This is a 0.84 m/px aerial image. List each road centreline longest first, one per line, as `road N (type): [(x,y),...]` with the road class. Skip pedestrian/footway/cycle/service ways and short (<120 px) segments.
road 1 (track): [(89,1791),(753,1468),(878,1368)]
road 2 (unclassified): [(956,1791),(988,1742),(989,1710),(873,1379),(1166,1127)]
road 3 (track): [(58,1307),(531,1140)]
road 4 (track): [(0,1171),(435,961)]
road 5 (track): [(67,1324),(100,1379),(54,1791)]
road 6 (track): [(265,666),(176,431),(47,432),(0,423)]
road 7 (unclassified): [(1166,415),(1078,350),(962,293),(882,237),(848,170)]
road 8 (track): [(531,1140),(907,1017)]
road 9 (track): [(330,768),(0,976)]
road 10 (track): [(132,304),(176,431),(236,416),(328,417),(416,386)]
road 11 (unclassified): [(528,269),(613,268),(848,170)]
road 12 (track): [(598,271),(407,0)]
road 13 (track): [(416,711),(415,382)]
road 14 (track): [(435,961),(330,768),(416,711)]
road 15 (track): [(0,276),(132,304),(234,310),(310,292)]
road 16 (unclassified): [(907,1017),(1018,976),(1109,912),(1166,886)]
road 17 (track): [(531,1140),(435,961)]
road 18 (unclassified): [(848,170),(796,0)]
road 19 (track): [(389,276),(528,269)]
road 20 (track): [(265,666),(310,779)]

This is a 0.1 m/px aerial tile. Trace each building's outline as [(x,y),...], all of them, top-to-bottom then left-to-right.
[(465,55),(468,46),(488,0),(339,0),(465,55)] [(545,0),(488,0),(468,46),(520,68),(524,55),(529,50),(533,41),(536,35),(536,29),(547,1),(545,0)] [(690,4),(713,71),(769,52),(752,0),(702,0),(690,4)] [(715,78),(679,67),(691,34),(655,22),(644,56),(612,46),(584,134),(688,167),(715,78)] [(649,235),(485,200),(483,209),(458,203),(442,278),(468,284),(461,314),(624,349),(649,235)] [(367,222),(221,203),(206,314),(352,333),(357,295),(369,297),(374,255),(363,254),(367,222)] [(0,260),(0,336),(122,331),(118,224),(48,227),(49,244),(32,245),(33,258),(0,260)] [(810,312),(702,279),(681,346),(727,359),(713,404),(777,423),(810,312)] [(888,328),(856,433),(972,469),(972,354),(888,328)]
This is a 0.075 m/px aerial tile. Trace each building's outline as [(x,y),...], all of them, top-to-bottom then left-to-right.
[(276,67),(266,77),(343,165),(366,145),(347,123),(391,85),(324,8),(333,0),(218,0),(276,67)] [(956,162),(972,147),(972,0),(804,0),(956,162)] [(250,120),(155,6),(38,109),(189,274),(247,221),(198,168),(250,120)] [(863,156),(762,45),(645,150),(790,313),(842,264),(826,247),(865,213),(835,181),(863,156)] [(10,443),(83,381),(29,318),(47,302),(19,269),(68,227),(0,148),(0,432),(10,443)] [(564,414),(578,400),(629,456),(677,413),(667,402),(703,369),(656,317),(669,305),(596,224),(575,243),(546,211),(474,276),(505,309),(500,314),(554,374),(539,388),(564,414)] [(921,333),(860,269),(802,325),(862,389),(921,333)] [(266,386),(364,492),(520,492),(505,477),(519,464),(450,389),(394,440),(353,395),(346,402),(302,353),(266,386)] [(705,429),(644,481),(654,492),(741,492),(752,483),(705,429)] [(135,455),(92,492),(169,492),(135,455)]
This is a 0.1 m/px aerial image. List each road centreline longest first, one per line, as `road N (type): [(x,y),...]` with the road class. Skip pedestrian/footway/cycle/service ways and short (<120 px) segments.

# # # #

* Problem to solve: A full, exact copy of the entries is required. Return it.

* Problem solution:
This is a 0.84 m/px aerial image. List each road centreline longest first, one per line, as `road N (type): [(x,y),...]` with the road class. Skip pedestrian/footway/cycle/service ways and short (<120 px) segments.
road 1 (track): [(89,1791),(753,1468),(878,1368)]
road 2 (unclassified): [(956,1791),(988,1742),(989,1710),(873,1379),(1166,1127)]
road 3 (track): [(58,1307),(531,1140)]
road 4 (track): [(0,1171),(435,961)]
road 5 (track): [(67,1324),(100,1379),(54,1791)]
road 6 (track): [(265,666),(176,431),(47,432),(0,423)]
road 7 (unclassified): [(1166,415),(1078,350),(962,293),(882,237),(848,170)]
road 8 (track): [(531,1140),(907,1017)]
road 9 (track): [(330,768),(0,976)]
road 10 (track): [(132,304),(176,431),(236,416),(328,417),(416,386)]
road 11 (unclassified): [(528,269),(613,268),(848,170)]
road 12 (track): [(598,271),(407,0)]
road 13 (track): [(416,711),(415,382)]
road 14 (track): [(435,961),(330,768),(416,711)]
road 15 (track): [(0,276),(132,304),(234,310),(310,292)]
road 16 (unclassified): [(907,1017),(1018,976),(1109,912),(1166,886)]
road 17 (track): [(531,1140),(435,961)]
road 18 (unclassified): [(848,170),(796,0)]
road 19 (track): [(389,276),(528,269)]
road 20 (track): [(265,666),(310,779)]

This is a 0.1 m/px aerial tile. Trace each building's outline as [(x,y),...], all of them, top-to-bottom then left-to-right.
[(465,55),(468,46),(488,0),(339,0),(465,55)] [(545,0),(488,0),(468,46),(520,68),(524,55),(529,50),(533,41),(536,35),(536,29),(547,1),(545,0)] [(690,4),(713,71),(769,52),(752,0),(702,0),(690,4)] [(715,78),(679,67),(691,34),(655,22),(644,56),(612,46),(584,134),(688,167),(715,78)] [(649,235),(485,200),(483,209),(458,203),(442,278),(468,284),(461,314),(624,349),(649,235)] [(367,222),(221,203),(206,314),(352,333),(357,295),(369,297),(374,255),(363,254),(367,222)] [(0,260),(0,336),(122,331),(118,224),(48,227),(49,244),(32,245),(33,258),(0,260)] [(810,312),(702,279),(681,346),(727,359),(713,404),(777,423),(810,312)] [(888,328),(856,433),(972,469),(972,354),(888,328)]
This is a 0.075 m/px aerial tile. Trace each building's outline as [(x,y),...], all of them, top-to-bottom then left-to-right.
[(276,67),(266,77),(343,165),(366,145),(347,123),(391,85),(324,8),(333,0),(218,0),(276,67)] [(956,162),(972,147),(972,0),(804,0),(956,162)] [(250,120),(155,6),(38,109),(189,274),(247,221),(198,168),(250,120)] [(863,156),(762,45),(645,150),(790,313),(842,264),(826,247),(865,213),(835,181),(863,156)] [(10,443),(83,381),(29,318),(47,302),(19,269),(68,227),(0,148),(0,432),(10,443)] [(564,414),(578,400),(629,456),(677,413),(667,402),(703,369),(656,317),(669,305),(596,224),(575,243),(546,211),(474,276),(505,309),(500,314),(554,374),(539,388),(564,414)] [(921,333),(860,269),(802,325),(862,389),(921,333)] [(266,386),(364,492),(520,492),(505,477),(519,464),(450,389),(394,440),(353,395),(346,402),(302,353),(266,386)] [(705,429),(644,481),(654,492),(741,492),(752,483),(705,429)] [(135,455),(92,492),(169,492),(135,455)]
This is a 0.1 m/px aerial image. List each road centreline longest first, one per line, as `road N (type): [(x,y),...]` with the road class. Skip pedestrian/footway/cycle/service ways and short (<120 px) segments.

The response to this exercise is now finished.